====== AVAILABLE DATA ======
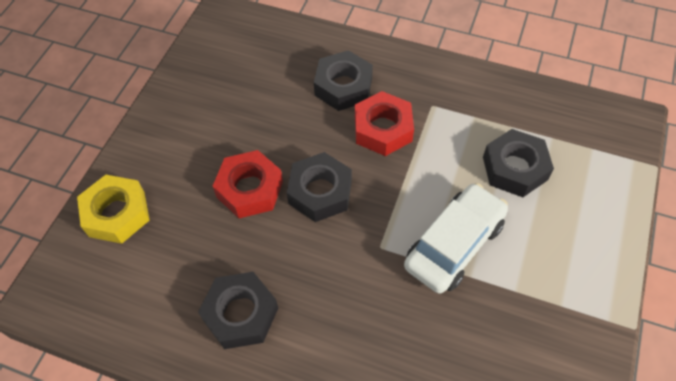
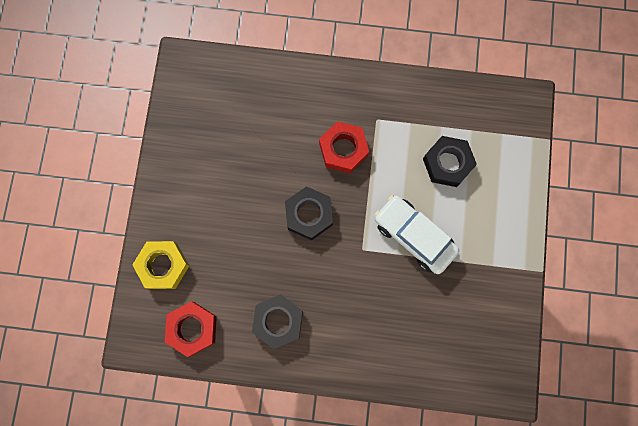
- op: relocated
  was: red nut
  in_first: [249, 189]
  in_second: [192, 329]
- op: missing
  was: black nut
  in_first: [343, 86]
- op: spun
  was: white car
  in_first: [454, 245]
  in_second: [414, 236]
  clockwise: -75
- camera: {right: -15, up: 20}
======
> **DIRECTIONS FOR THIS TASK**
Would you retype each line above exactly and skip every image?

> **RESPONSE FOR THIS EXERCISE**
- op: relocated
  was: red nut
  in_first: [249, 189]
  in_second: [192, 329]
- op: missing
  was: black nut
  in_first: [343, 86]
- op: spun
  was: white car
  in_first: [454, 245]
  in_second: [414, 236]
  clockwise: -75
- camera: {right: -15, up: 20}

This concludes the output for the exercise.